- [THE REQUEST]:
Please count the lines in the records below that contain the string "mark", treating uppercase and lowercase as different, and give only the number.

Stored entries
▽

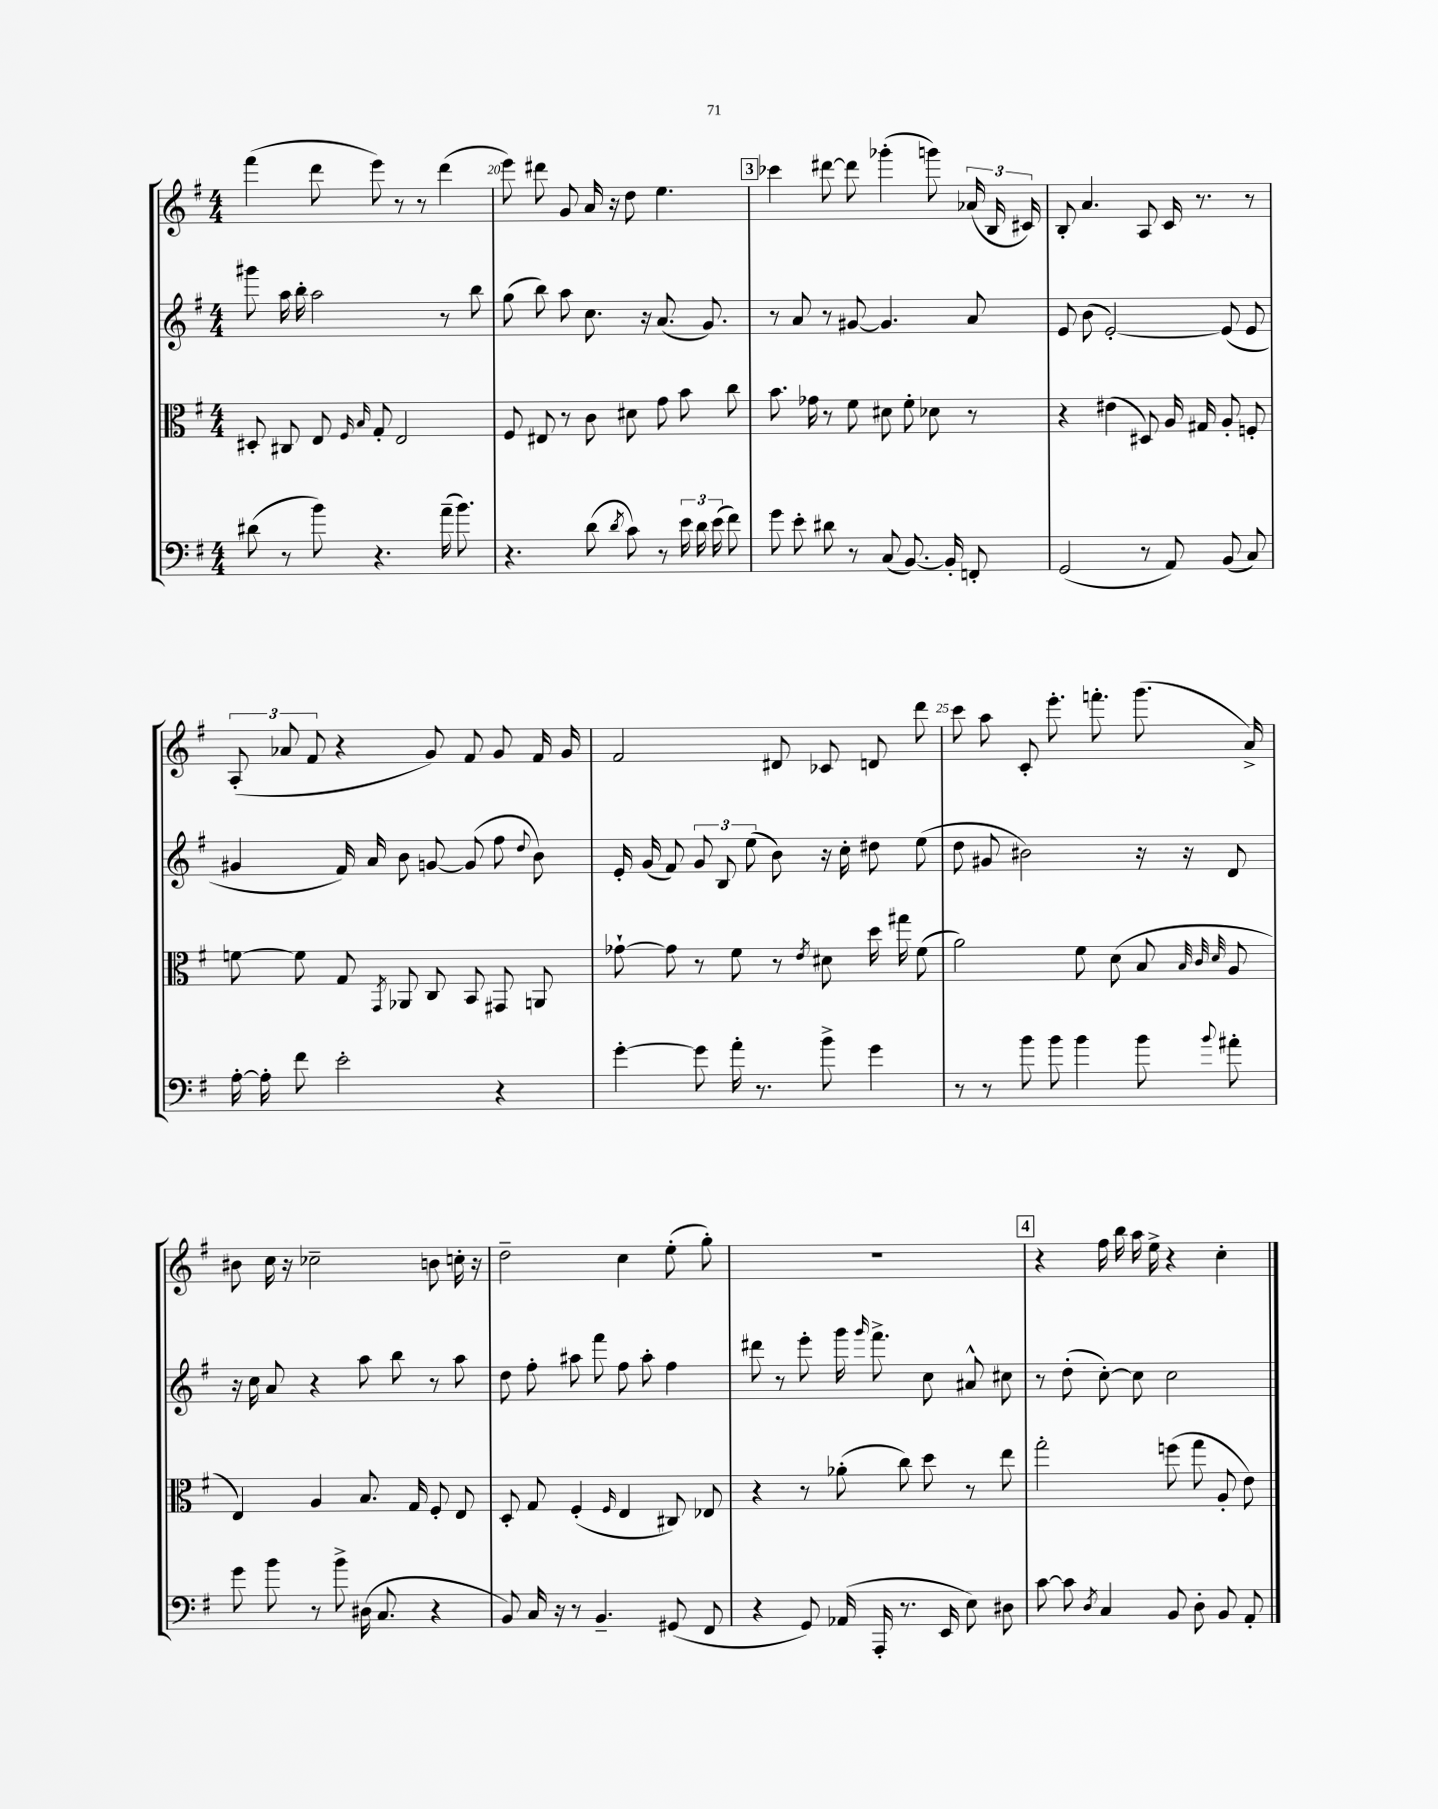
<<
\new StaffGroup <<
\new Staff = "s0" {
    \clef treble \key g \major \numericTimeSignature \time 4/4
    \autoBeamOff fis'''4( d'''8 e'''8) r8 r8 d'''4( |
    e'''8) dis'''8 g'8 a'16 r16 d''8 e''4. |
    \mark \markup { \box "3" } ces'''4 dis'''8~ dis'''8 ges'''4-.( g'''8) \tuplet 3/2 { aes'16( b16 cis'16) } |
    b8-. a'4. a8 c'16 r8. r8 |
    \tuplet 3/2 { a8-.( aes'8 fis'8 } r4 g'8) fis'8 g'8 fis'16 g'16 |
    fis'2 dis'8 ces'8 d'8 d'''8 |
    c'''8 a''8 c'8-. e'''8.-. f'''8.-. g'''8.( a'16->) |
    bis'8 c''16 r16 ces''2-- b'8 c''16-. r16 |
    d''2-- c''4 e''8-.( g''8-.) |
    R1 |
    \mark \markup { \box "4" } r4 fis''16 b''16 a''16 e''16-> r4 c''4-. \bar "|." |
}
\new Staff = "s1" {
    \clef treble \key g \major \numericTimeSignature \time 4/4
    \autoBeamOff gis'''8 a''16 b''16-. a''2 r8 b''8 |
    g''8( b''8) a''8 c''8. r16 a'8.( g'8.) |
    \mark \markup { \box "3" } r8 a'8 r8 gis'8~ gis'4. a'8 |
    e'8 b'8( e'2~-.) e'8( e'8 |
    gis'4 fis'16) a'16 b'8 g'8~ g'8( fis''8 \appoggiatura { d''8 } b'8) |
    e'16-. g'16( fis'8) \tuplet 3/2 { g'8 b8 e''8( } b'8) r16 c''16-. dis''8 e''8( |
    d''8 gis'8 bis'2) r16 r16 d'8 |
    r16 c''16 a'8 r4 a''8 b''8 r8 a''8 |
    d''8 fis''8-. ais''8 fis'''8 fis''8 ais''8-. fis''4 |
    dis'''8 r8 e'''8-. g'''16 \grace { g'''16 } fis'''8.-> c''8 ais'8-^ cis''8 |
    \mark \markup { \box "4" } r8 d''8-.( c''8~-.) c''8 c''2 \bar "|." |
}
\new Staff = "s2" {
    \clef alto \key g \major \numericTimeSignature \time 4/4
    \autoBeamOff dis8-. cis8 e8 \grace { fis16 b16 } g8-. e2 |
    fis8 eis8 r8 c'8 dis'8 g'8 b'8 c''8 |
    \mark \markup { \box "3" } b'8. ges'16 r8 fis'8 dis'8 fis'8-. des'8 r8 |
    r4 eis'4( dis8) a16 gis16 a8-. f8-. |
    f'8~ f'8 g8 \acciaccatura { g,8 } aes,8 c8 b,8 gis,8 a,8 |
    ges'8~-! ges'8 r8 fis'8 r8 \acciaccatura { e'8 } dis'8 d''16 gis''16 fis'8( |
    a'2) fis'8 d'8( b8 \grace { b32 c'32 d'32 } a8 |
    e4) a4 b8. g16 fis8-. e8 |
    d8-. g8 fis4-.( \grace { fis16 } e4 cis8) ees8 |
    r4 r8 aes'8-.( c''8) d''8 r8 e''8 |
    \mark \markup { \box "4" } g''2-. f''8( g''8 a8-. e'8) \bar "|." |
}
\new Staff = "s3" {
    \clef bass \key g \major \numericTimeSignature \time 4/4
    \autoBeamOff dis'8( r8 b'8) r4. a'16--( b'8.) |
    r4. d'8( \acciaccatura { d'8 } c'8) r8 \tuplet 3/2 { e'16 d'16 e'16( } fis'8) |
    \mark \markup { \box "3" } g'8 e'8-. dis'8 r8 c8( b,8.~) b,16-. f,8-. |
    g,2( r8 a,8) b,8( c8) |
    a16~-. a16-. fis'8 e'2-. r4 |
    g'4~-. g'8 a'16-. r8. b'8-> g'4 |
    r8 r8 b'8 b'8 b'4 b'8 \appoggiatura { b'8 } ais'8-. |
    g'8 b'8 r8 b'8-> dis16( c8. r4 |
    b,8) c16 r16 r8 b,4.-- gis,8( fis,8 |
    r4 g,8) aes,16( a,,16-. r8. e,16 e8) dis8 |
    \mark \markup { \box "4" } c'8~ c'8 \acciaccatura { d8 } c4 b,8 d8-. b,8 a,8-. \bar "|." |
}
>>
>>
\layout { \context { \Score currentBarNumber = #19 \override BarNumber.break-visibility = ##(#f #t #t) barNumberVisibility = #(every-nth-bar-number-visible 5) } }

△
▽

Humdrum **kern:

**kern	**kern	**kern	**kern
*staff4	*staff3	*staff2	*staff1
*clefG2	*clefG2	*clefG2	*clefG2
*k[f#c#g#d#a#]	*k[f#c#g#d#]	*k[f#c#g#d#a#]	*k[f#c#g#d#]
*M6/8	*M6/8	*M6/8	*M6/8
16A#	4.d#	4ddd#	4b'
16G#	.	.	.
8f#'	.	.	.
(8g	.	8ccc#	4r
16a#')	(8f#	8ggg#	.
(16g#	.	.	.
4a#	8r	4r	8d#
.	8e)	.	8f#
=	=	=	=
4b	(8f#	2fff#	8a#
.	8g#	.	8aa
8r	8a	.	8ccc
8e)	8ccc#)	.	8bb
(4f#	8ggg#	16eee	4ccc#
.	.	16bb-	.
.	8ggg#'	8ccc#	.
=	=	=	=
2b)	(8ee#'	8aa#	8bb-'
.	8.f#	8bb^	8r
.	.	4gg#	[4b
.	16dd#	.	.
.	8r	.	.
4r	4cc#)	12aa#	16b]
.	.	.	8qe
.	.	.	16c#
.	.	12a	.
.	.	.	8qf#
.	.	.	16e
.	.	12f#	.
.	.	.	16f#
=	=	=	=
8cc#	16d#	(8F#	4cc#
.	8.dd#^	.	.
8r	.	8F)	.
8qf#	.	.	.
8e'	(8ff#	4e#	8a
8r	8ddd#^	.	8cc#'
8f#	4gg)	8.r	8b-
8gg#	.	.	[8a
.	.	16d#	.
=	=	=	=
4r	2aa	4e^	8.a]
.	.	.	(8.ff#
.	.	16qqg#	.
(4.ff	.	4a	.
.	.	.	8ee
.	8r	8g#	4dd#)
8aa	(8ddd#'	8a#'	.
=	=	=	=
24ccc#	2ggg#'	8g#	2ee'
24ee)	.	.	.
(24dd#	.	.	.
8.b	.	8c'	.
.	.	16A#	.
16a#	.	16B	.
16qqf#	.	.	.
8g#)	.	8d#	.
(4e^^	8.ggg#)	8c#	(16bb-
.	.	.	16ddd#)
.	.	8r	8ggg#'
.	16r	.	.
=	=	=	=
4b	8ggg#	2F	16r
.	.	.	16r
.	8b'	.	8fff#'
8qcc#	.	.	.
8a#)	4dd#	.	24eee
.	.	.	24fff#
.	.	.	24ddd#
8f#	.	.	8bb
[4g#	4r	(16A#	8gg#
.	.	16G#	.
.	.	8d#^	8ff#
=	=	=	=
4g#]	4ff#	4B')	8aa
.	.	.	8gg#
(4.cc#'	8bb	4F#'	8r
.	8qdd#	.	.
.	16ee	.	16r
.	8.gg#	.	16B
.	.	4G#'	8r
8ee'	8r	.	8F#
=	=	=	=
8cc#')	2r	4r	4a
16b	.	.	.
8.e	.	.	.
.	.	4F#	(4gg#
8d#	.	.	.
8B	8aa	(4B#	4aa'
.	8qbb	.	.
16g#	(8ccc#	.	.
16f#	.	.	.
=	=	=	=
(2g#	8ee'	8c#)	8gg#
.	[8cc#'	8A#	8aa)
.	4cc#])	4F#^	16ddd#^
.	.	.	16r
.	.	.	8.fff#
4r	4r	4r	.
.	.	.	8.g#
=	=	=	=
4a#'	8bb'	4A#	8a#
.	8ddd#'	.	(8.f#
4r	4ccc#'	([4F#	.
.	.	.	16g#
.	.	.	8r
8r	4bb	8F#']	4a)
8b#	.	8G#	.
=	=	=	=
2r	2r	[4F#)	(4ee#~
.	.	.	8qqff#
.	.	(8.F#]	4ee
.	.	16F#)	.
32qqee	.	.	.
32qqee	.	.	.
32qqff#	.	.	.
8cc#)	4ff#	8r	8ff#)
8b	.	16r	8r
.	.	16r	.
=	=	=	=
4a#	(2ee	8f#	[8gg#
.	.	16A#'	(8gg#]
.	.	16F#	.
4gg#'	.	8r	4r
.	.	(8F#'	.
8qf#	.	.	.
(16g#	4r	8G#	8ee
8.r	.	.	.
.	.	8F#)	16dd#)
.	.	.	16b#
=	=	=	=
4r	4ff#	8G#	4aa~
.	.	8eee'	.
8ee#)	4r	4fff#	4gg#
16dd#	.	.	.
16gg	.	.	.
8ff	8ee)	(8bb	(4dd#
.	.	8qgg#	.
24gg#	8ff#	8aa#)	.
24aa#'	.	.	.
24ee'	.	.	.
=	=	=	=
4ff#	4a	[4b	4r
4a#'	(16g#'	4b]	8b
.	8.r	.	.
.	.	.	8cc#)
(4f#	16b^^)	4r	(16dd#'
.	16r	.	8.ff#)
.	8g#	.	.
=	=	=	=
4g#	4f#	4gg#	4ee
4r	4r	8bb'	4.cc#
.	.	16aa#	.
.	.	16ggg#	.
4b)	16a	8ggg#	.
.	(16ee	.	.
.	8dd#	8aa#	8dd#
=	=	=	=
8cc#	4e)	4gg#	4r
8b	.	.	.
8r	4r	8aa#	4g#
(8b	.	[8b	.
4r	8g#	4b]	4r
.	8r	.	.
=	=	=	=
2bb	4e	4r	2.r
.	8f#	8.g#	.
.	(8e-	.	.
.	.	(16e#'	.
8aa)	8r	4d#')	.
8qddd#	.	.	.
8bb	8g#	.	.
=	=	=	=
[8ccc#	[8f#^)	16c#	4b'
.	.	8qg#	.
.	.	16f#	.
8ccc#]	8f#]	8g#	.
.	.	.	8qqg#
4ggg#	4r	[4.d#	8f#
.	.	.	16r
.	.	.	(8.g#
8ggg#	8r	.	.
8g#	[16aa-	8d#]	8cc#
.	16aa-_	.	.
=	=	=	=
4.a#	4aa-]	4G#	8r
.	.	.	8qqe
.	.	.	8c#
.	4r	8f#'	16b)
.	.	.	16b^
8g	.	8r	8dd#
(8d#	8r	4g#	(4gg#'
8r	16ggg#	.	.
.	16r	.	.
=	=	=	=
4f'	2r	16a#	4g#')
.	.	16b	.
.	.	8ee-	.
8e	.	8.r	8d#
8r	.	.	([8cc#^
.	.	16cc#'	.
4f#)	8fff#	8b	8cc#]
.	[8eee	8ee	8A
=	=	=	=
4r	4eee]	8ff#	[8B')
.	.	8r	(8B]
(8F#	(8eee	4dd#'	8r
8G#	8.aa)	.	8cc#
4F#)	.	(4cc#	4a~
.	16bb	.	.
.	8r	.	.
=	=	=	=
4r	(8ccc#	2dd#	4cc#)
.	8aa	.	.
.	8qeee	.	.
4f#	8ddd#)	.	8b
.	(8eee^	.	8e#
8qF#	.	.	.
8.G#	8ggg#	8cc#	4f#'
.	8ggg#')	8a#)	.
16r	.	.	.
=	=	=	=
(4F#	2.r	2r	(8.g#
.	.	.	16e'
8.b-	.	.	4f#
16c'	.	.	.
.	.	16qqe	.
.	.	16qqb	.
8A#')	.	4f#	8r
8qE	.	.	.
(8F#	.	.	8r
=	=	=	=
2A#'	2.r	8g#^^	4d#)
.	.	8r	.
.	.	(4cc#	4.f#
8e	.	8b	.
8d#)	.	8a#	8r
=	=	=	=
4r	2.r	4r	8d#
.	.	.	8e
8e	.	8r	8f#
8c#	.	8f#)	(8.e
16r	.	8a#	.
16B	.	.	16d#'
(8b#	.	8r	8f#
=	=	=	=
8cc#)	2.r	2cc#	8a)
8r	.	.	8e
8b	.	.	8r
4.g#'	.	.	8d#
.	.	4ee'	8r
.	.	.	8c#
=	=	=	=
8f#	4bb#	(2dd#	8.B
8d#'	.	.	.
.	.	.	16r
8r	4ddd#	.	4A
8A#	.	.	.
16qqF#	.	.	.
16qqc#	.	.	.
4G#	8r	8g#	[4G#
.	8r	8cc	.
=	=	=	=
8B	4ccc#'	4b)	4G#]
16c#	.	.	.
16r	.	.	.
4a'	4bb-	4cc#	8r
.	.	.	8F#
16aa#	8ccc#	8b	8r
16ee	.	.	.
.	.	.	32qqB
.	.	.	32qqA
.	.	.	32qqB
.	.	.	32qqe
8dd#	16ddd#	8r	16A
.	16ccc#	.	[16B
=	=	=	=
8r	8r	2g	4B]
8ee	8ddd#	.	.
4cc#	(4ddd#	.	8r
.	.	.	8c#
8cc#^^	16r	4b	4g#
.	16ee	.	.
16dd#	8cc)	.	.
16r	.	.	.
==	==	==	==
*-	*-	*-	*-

△

- [TASK SOLUTION]:
8